Task to complete:
Could you retype exactly the line containing "kostka do gry/czerwony" and every line after it in the data below, leaving out the pictures?

Object change listings:

******************************

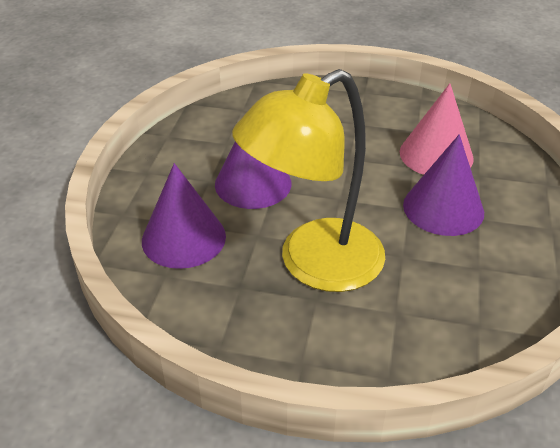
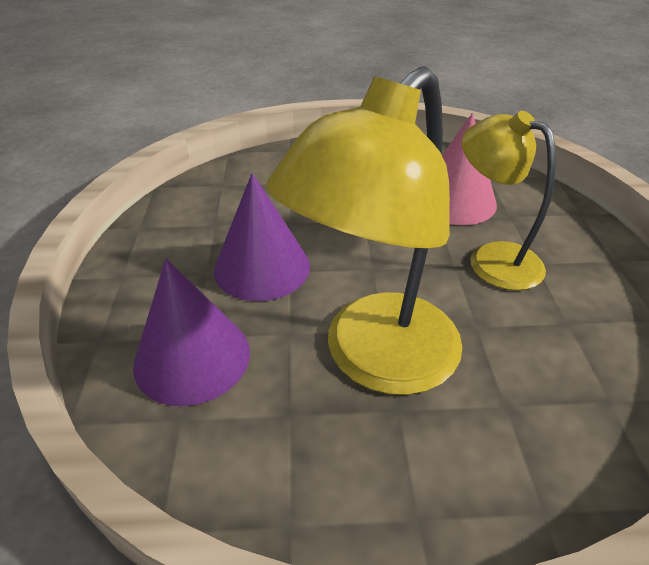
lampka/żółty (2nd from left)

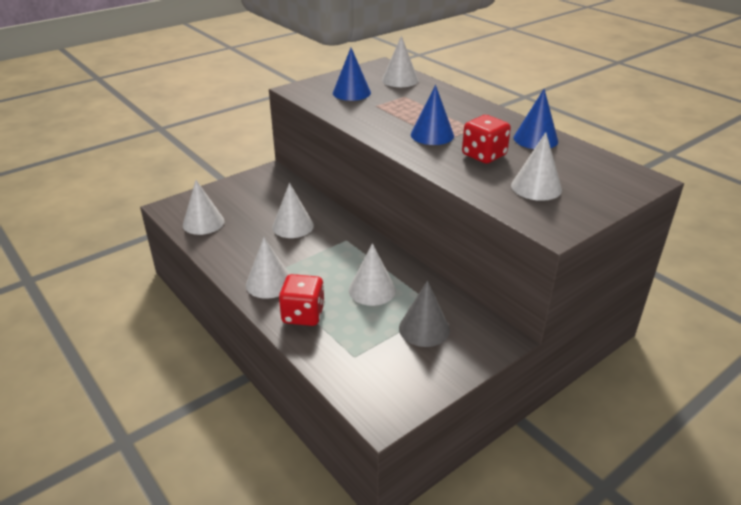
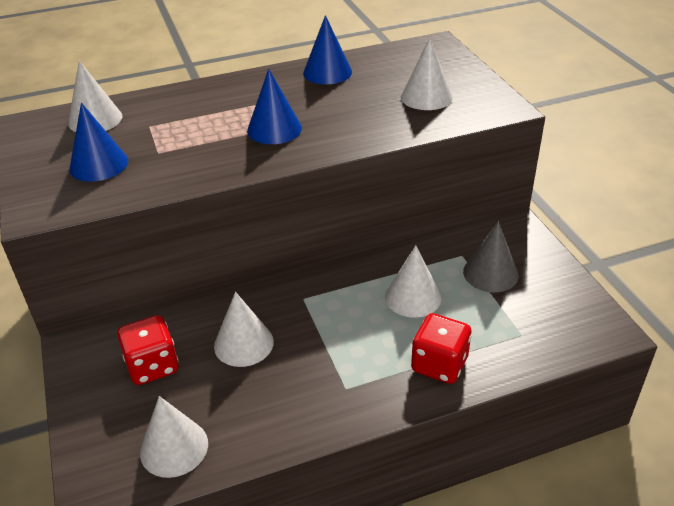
kostka do gry/czerwony (1st from left); stożek/biały (2nd from left in the first image)

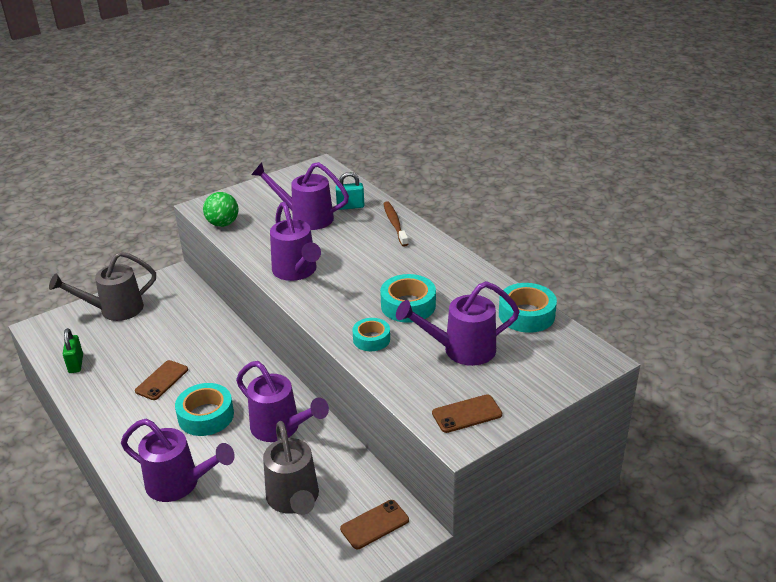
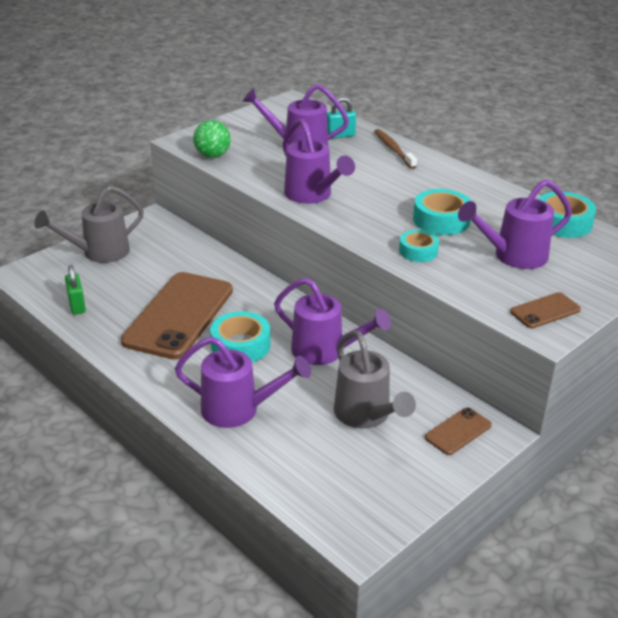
telefon/brązowy (1st from left)

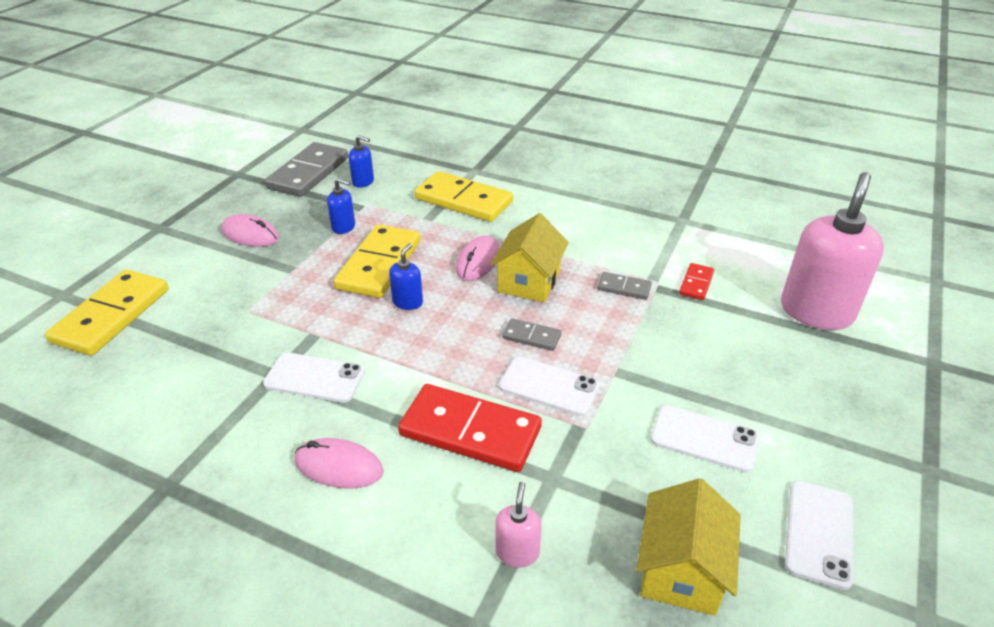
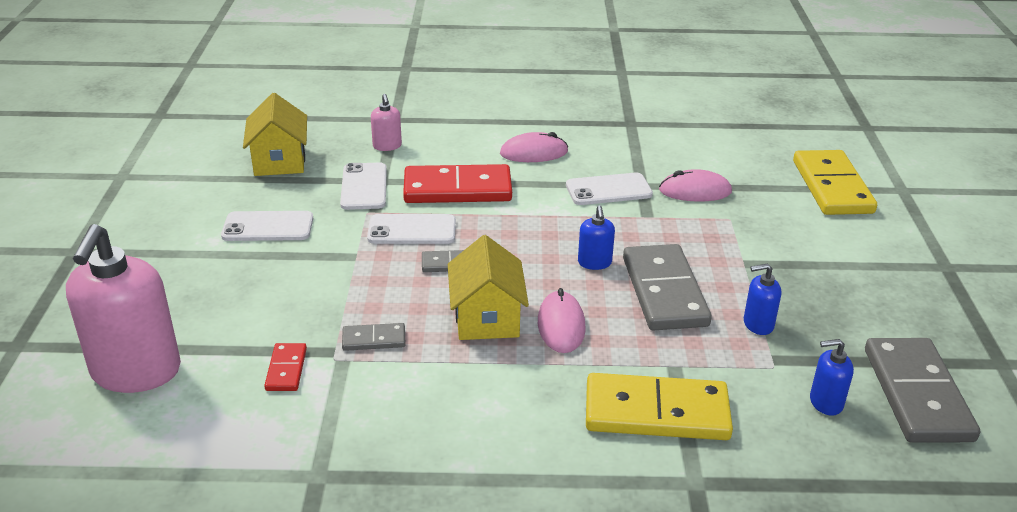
telefon/biały (2nd from left); kostka domina/szary (3rd from left); myszka/różowy (3rd from left)

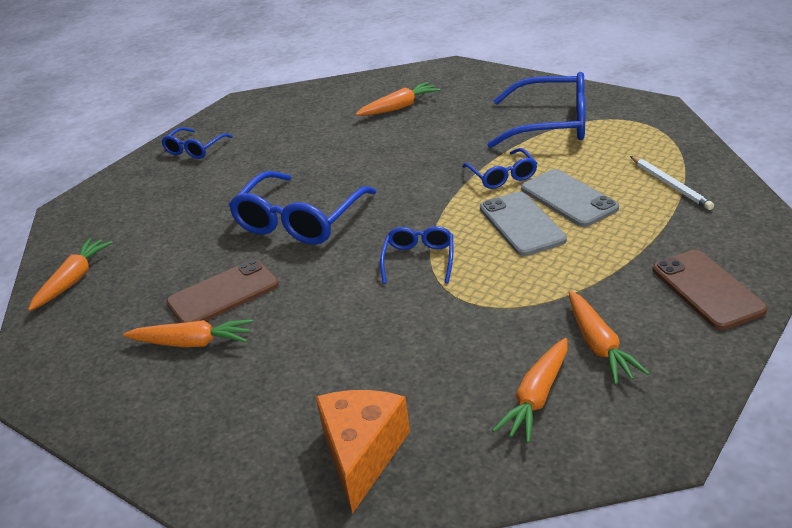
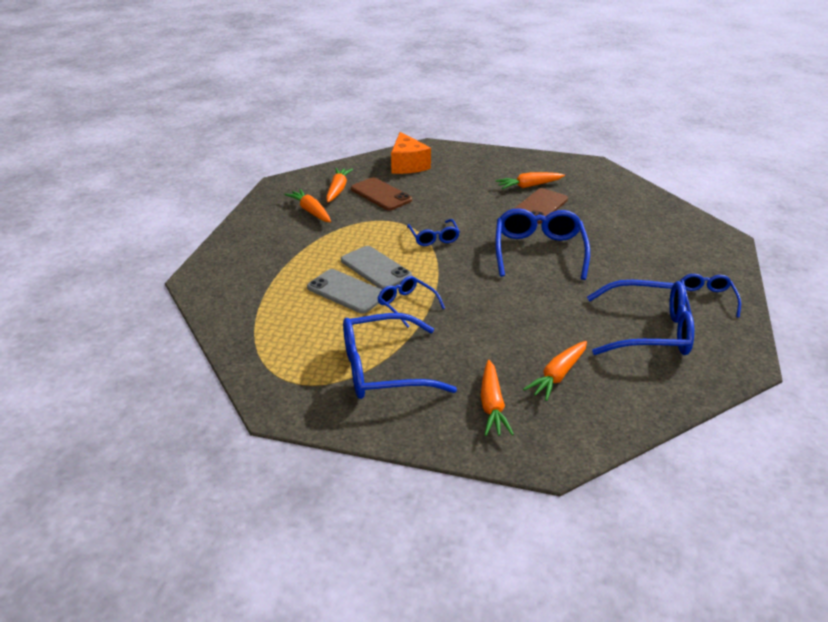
telefon/brązowy (1st from left); marchewka/pomarańczowy (3rd from left); okulary/niebieski (5th from left); ołówek/biały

******************************

Result of the task:
kostka do gry/czerwony (1st from left); stożek/biały (2nd from left in the first image)

telefon/brązowy (1st from left)

telefon/biały (2nd from left); kostka domina/szary (3rd from left); myszka/różowy (3rd from left)

telefon/brązowy (1st from left); marchewka/pomarańczowy (3rd from left); okulary/niebieski (5th from left); ołówek/biały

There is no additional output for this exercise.